About this exercise >> In the entries below, count each line where "yellow" appears. Give the total and nothing more.
**** Provided records ****
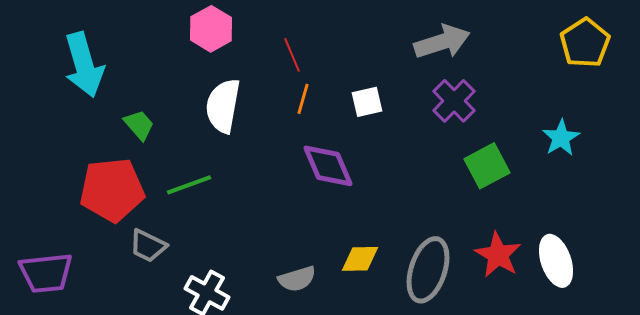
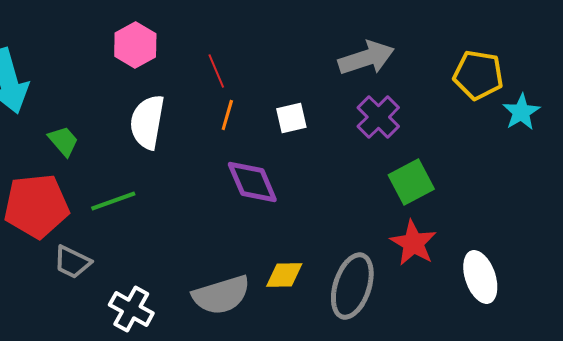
yellow pentagon: (585, 43) -> (478, 75), moved, turned -30
cyan star: (561, 138) -> (521, 112), moved
red star: (498, 255) -> (413, 243), moved
gray semicircle: (297, 279) -> (221, 295), size x1.5

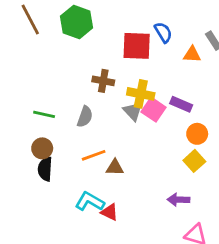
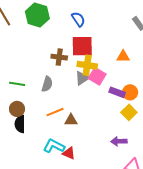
blue semicircle: (163, 32) -> (78, 19), moved
red square: (137, 46) -> (82, 46), moved
orange triangle: (192, 54) -> (123, 56), moved
purple rectangle: (181, 104) -> (117, 92), moved
gray triangle: (133, 111) -> (82, 78), turned 42

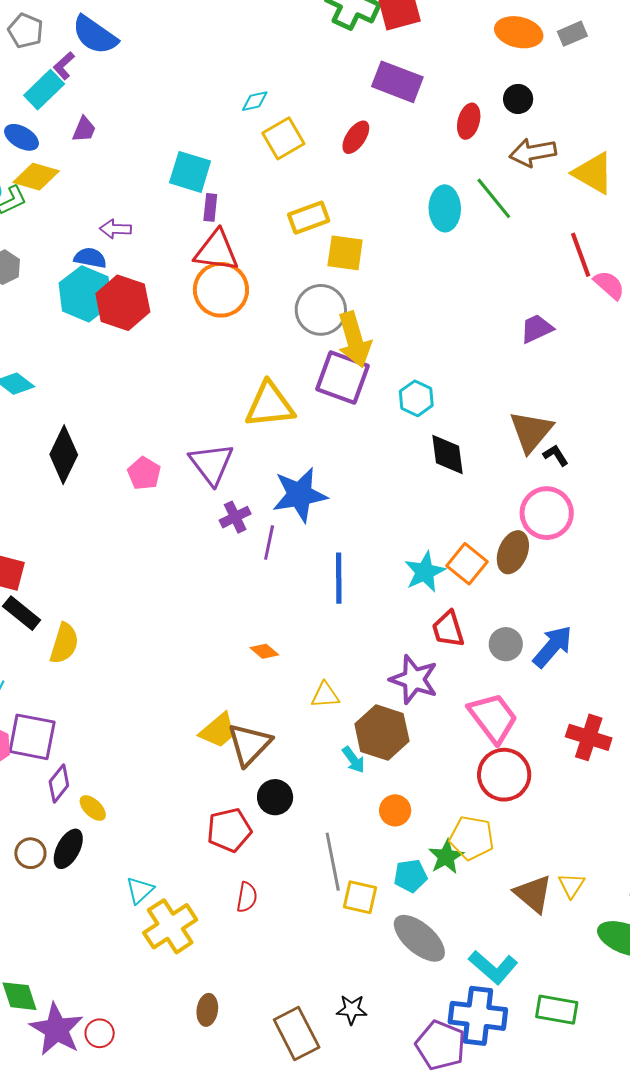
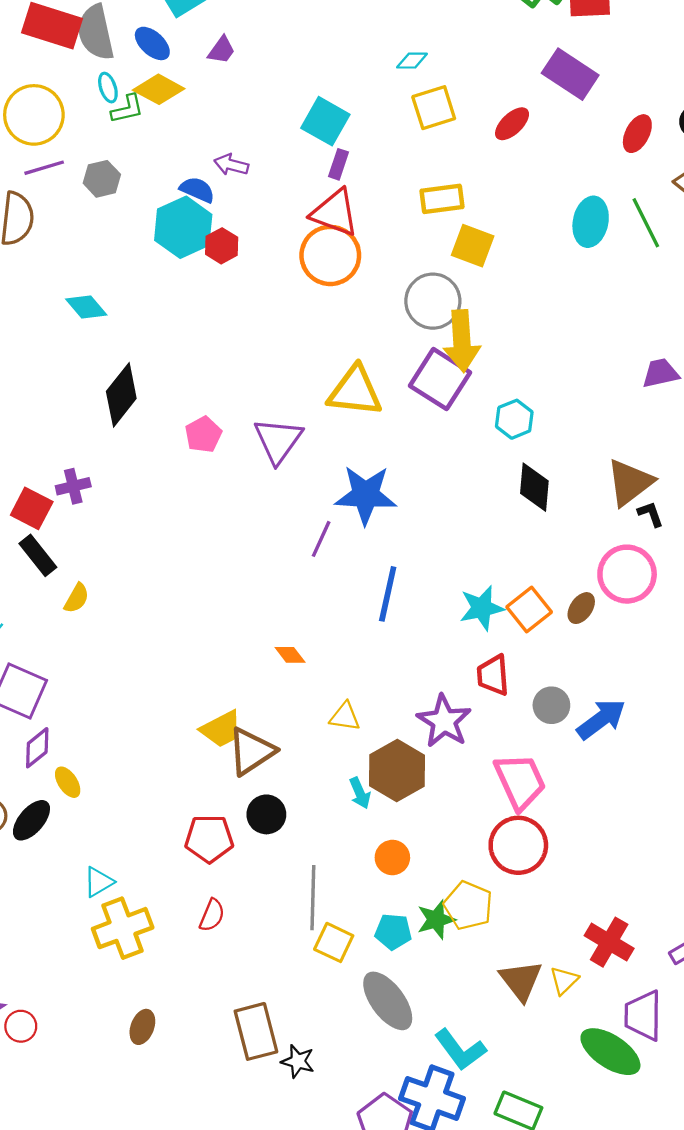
red hexagon: (123, 303) -> (222, 246), size x0.6
purple cross: (235, 517) -> (73, 486), moved
brown ellipse: (513, 552) -> (581, 608), size x0.7
yellow semicircle: (64, 643) -> (77, 598), size x0.7
red cross: (589, 737) -> (609, 942), moved
brown rectangle: (297, 1034) -> (256, 1031), moved

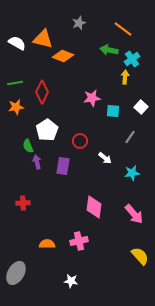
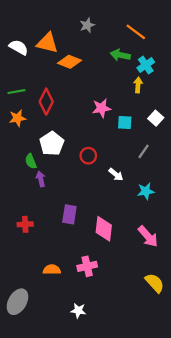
purple rectangle: (63, 166) -> (69, 214), moved

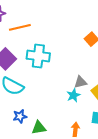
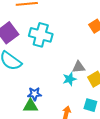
blue star: (20, 116) -> (35, 94), moved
****
Output of the task >> 2